§ DIRECTIVE: Beginning with the line containing "[(488,213),(499,199),(490,192),(480,205),(488,213)]" and going on through the line containing "[(183,294),(161,271),(147,286),(169,308),(183,294)]", the lines below are to be returned exactly, pictures excluded and nothing added.

§ STORED DATA:
Content starts
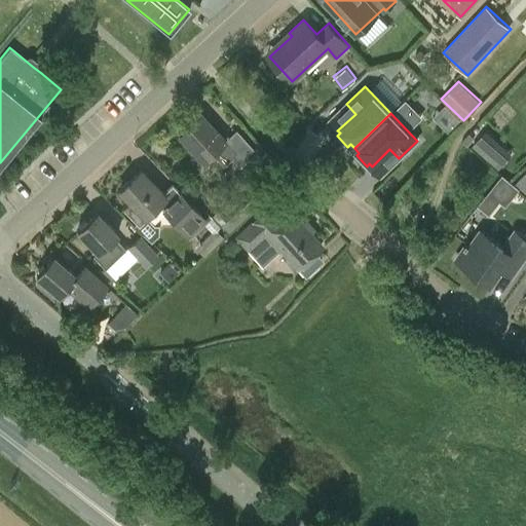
[(236,128),(224,140),(200,114),(177,136),(201,162),(212,153),(223,165),(231,158),(238,166),(256,151),(236,128)]
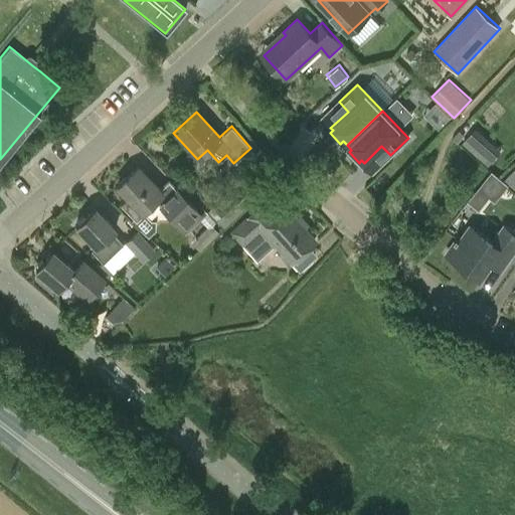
[(496,153),(480,139),(469,151),(485,165),(496,153)]
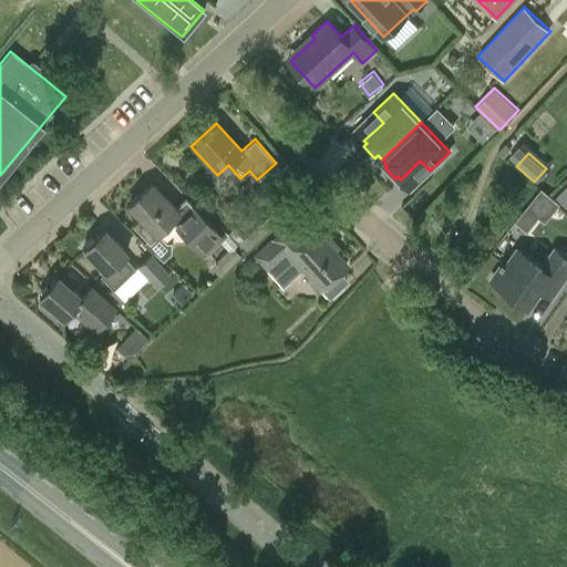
[(185,198),(175,208),(151,183),(127,206),(138,218),(132,225),(150,244),(157,236),(155,234),(169,220),(203,257),(223,238),(185,198)]
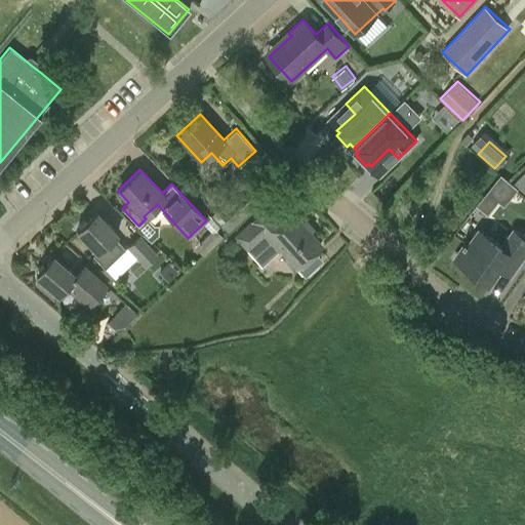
[(524,170),(514,185),(524,194),(524,170)]
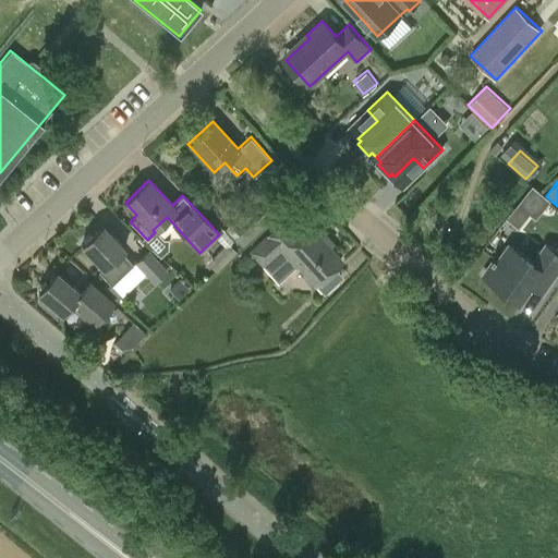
[(294,196),(284,184),(275,193),(284,205),(294,196)]
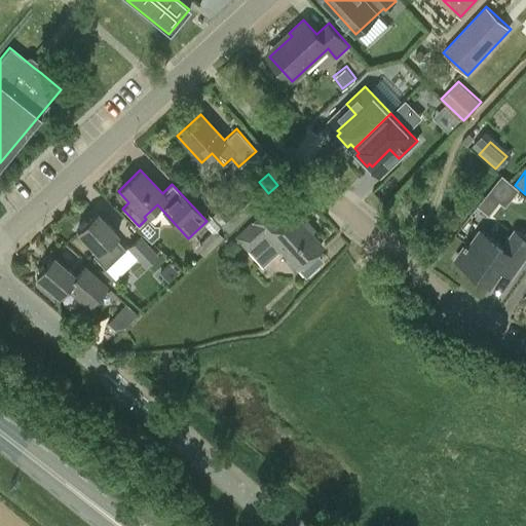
[(488,213),(499,199),(490,192),(480,205),(488,213)]
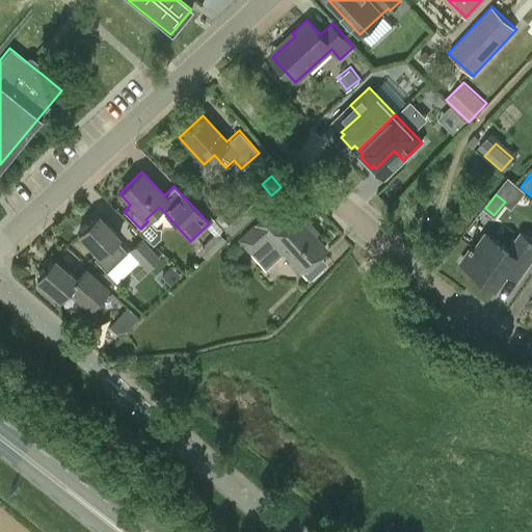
[(292,213),(282,222),(270,208),(253,223),(254,224),(237,238),(250,255),(268,240),(280,255),(284,251),(300,269),(310,278),(327,263),(318,254),(324,248),(292,213)]
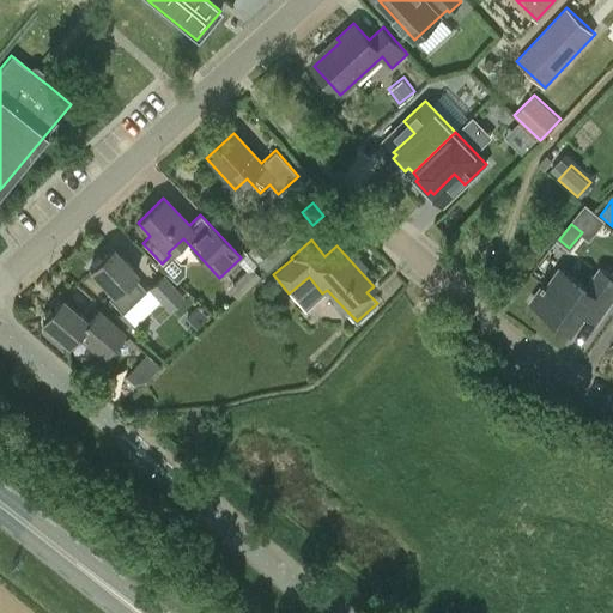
[(145,290),(133,277),(137,273),(111,248),(89,269),(113,295),(109,297),(121,311),(145,290)]
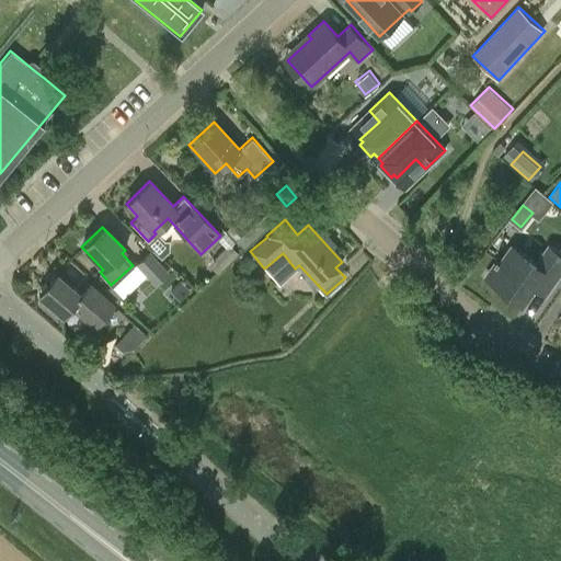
[(217,274),(238,253),(229,243),(214,258),(216,259),(209,265),(217,274)]
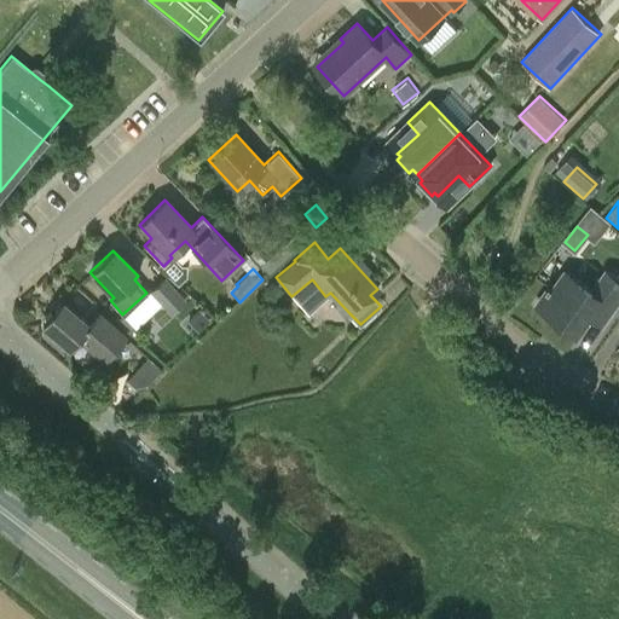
[(618,277),(606,268),(590,290),(565,272),(553,288),(549,285),(545,289),(547,290),(536,305),(578,335),(590,318),(601,327),(618,302),(618,277)]
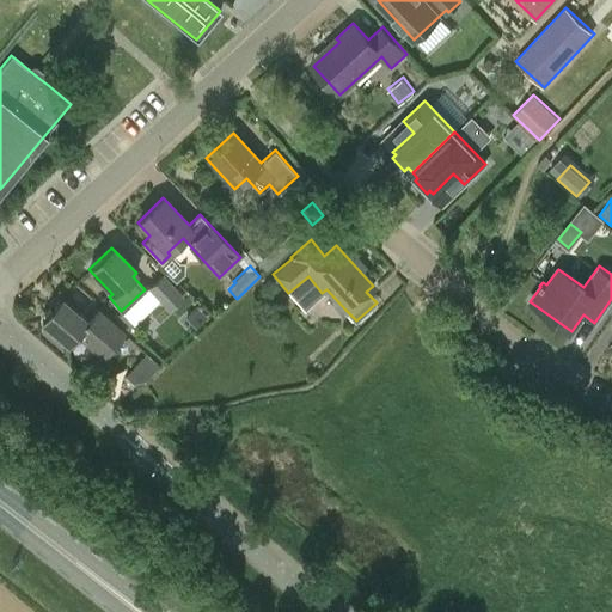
[(183,294),(161,271),(147,286),(169,308),(183,294)]
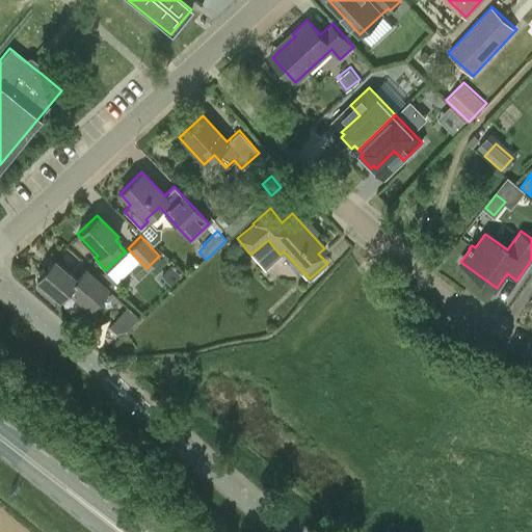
[(85,266),(75,278),(53,260),(36,280),(41,284),(36,288),(51,301),(55,297),(58,299),(67,291),(88,311),(109,287),(85,266)]
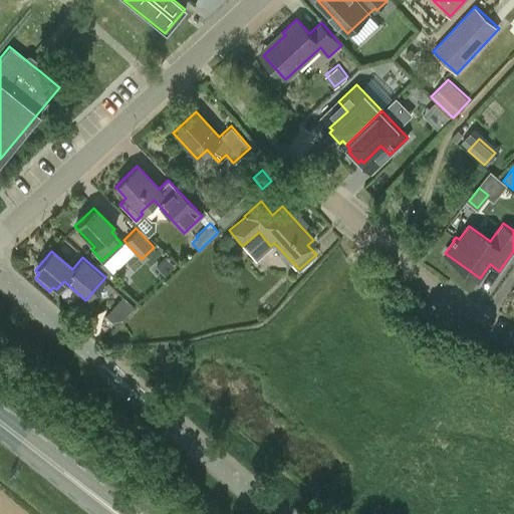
[(121,295),(105,315),(117,325),(134,304),(121,295)]
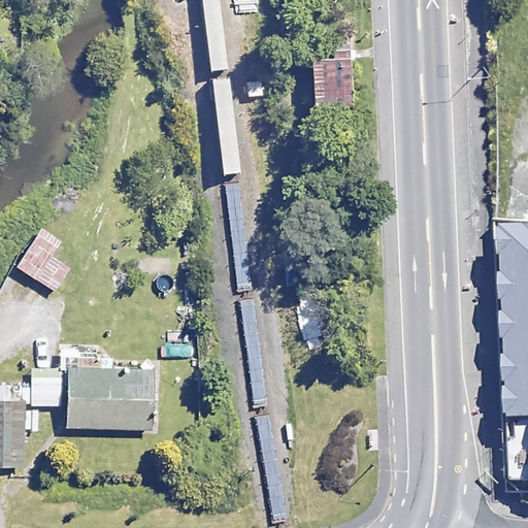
[(352,61),(312,63),(316,116),(354,113),(352,61)]
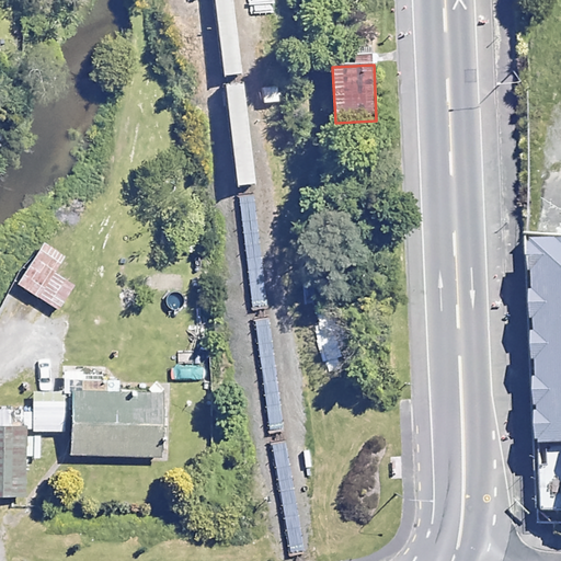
[(541,525),(560,525),(560,245),(550,247),(541,525)]
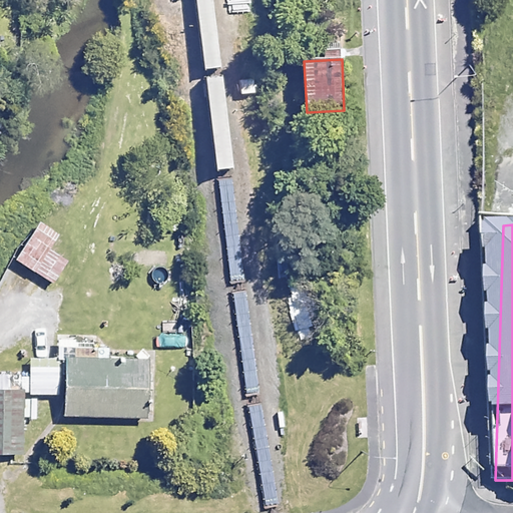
[(149,364),(67,362),(66,418),(147,420),(149,364)]
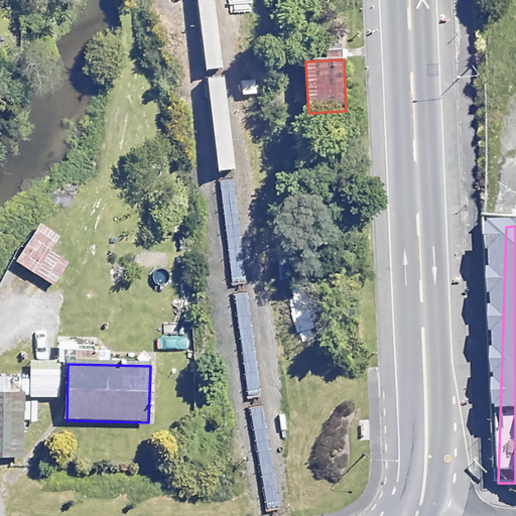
[(56,371),(28,372),(29,399),(57,398),(56,371)]
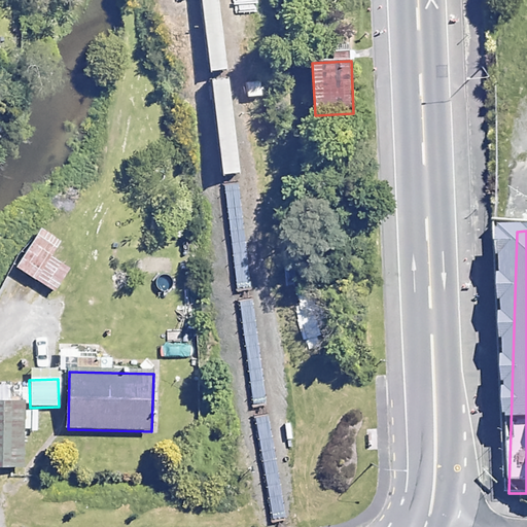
[(23,408),(0,407),(0,469),(22,470),(23,408)]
Content ends
§ YOUR RESPONSE:
[(488,213),(499,199),(490,192),(480,205),(488,213)]
[(292,213),(282,222),(270,208),(253,223),(254,224),(237,238),(250,255),(268,240),(280,255),(284,251),(300,269),(310,278),(327,263),(318,254),(324,248),(292,213)]
[(145,290),(133,277),(137,273),(111,248),(89,269),(113,295),(109,297),(121,311),(145,290)]
[(217,274),(238,253),(229,243),(214,258),(216,259),(209,265),(217,274)]
[(618,277),(606,268),(590,290),(565,272),(553,288),(549,285),(545,289),(547,290),(536,305),(578,335),(590,318),(601,327),(618,302),(618,277)]
[(183,294),(161,271),(147,286),(169,308),(183,294)]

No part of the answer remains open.